■ Task details
Leaving out all images, write out the records that follow exactly.

■ Data records
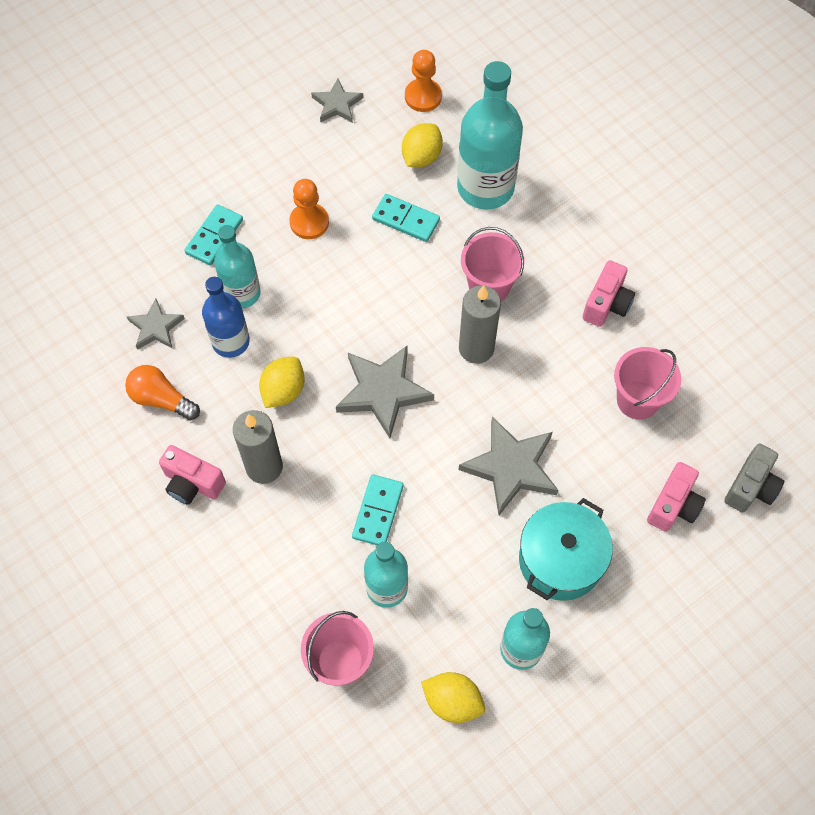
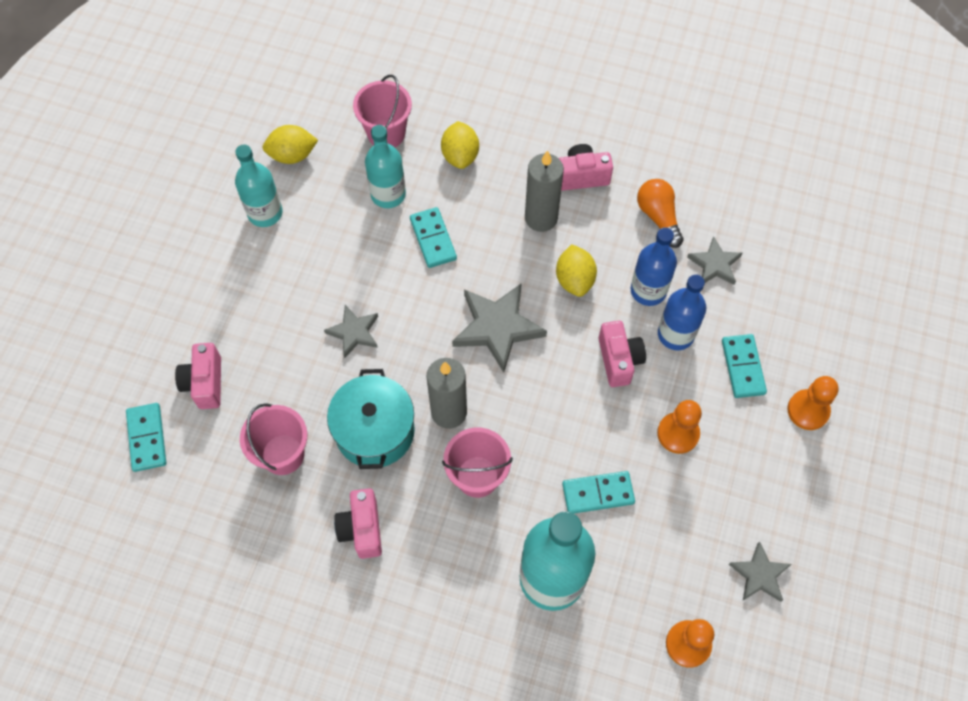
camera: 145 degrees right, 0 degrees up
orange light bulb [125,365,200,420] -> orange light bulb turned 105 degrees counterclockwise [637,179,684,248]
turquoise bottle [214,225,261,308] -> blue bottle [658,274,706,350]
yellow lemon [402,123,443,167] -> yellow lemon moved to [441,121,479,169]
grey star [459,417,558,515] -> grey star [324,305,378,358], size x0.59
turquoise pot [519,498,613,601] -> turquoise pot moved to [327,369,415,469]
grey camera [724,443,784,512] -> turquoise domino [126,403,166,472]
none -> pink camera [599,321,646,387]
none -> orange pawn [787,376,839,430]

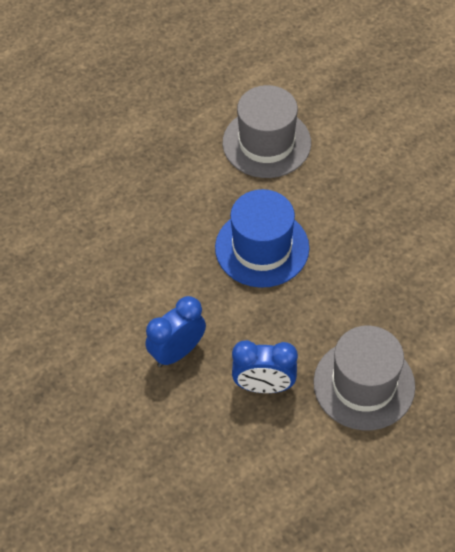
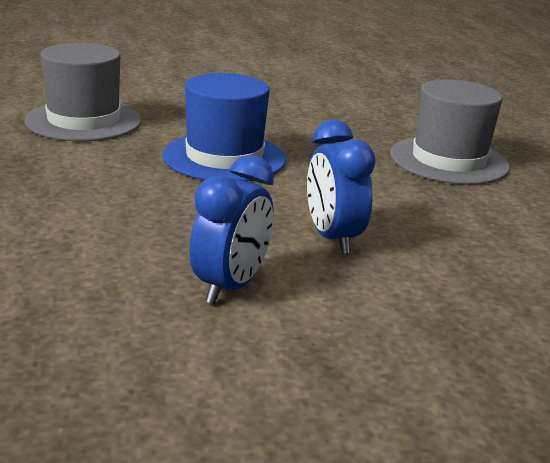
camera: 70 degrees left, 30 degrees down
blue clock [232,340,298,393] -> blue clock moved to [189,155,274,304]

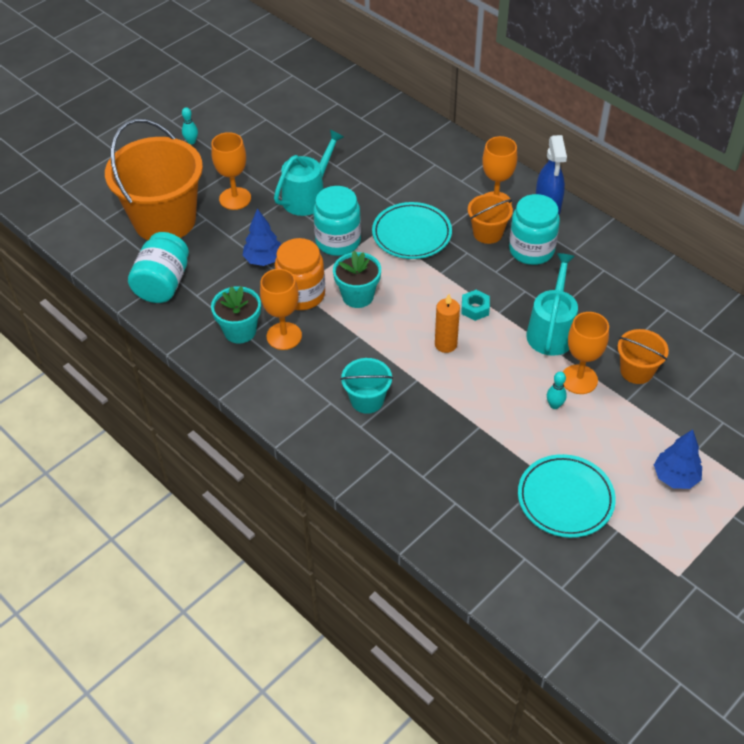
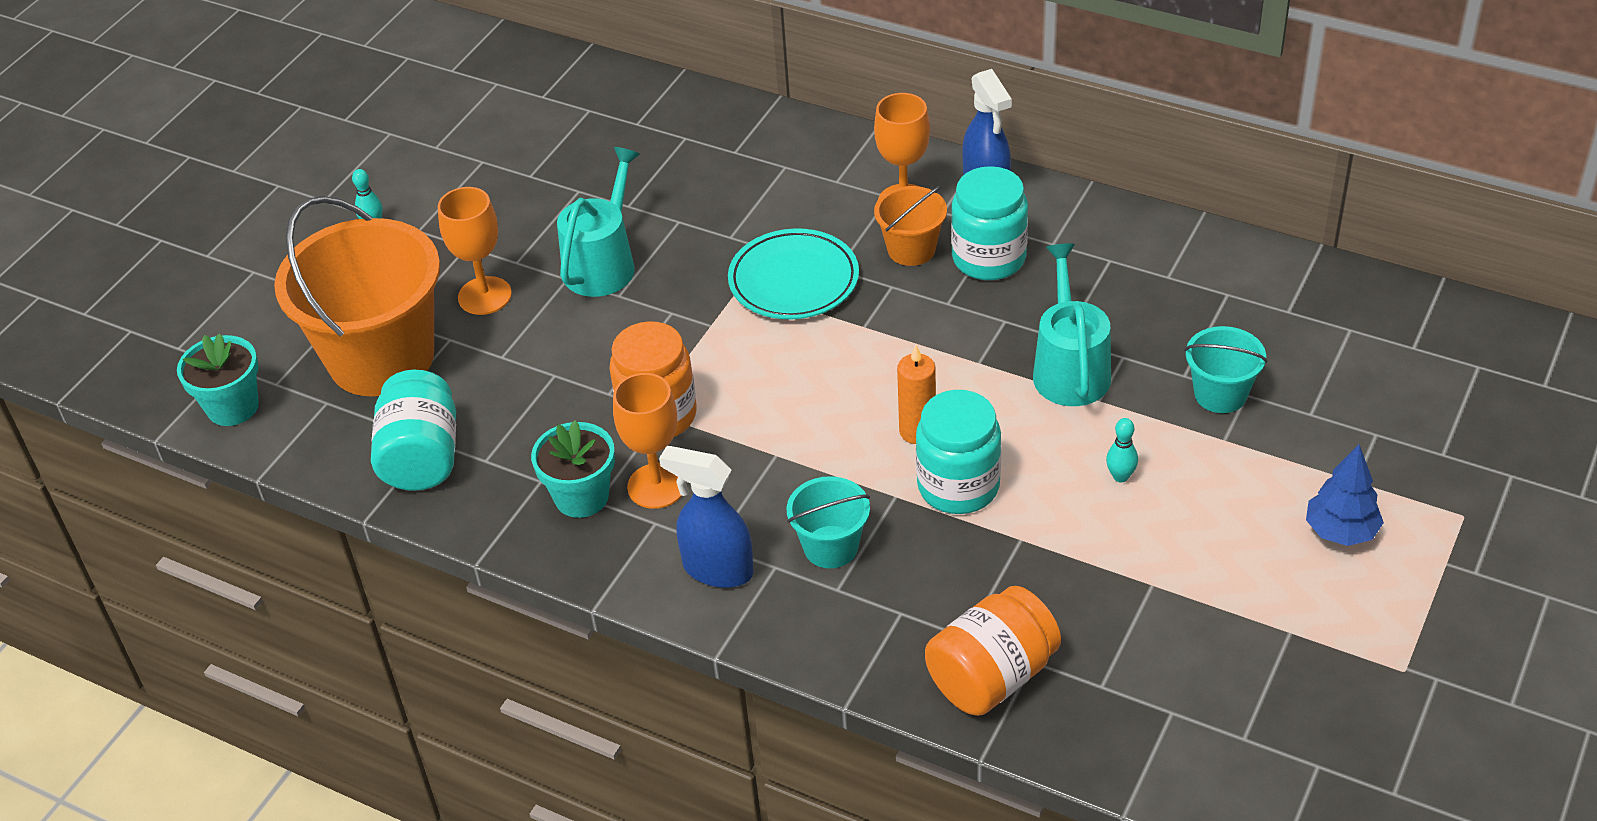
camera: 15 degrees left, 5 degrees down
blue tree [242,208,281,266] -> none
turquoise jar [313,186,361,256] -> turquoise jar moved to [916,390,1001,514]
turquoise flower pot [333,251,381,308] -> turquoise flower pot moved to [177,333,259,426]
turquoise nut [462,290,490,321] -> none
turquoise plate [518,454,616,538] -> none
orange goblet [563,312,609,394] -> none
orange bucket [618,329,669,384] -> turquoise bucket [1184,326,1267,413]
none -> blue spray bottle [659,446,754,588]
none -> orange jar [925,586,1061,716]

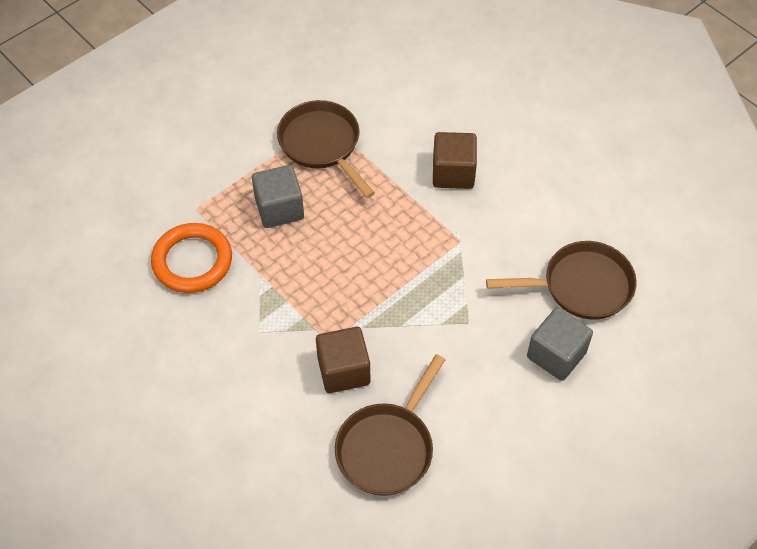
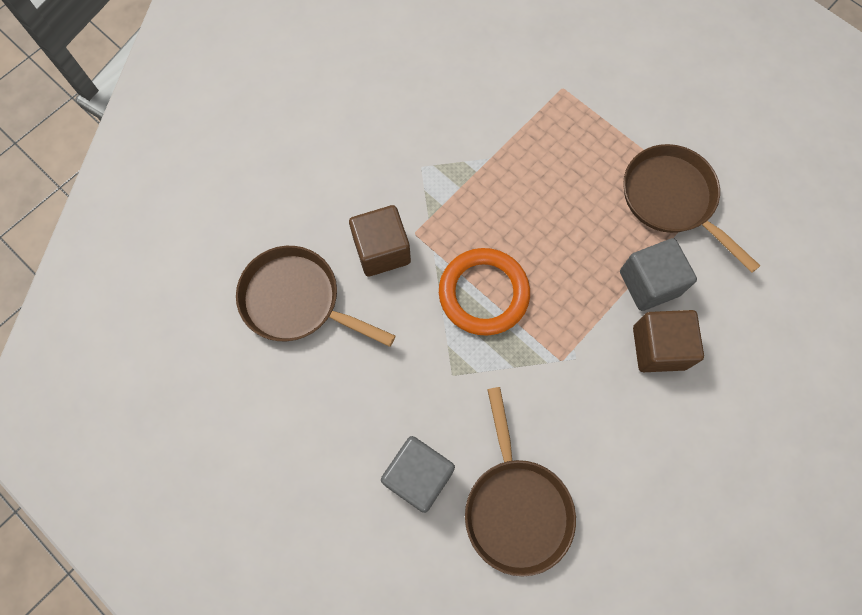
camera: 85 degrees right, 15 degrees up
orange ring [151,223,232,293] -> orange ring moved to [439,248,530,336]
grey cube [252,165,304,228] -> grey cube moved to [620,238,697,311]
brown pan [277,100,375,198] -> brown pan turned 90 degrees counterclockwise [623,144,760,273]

■ Output for this exercise
camera: 145 degrees right, 0 degrees up
orange light bulb [125,365,200,420] -> orange light bulb turned 105 degrees counterclockwise [637,179,684,248]
turquoise bottle [214,225,261,308] -> blue bottle [658,274,706,350]
yellow lemon [402,123,443,167] -> yellow lemon moved to [441,121,479,169]
grey star [459,417,558,515] -> grey star [324,305,378,358], size x0.59
turquoise pot [519,498,613,601] -> turquoise pot moved to [327,369,415,469]
grey camera [724,443,784,512] -> turquoise domino [126,403,166,472]
none -> pink camera [599,321,646,387]
none -> orange pawn [787,376,839,430]

camera: 70 degrees left, 30 degrees down
blue clock [232,340,298,393] -> blue clock moved to [189,155,274,304]

camera: 15 degrees left, 5 degrees down
blue tree [242,208,281,266] -> none
turquoise jar [313,186,361,256] -> turquoise jar moved to [916,390,1001,514]
turquoise flower pot [333,251,381,308] -> turquoise flower pot moved to [177,333,259,426]
turquoise nut [462,290,490,321] -> none
turquoise plate [518,454,616,538] -> none
orange goblet [563,312,609,394] -> none
orange bucket [618,329,669,384] -> turquoise bucket [1184,326,1267,413]
none -> blue spray bottle [659,446,754,588]
none -> orange jar [925,586,1061,716]

camera: 85 degrees right, 15 degrees up
orange ring [151,223,232,293] -> orange ring moved to [439,248,530,336]
grey cube [252,165,304,228] -> grey cube moved to [620,238,697,311]
brown pan [277,100,375,198] -> brown pan turned 90 degrees counterclockwise [623,144,760,273]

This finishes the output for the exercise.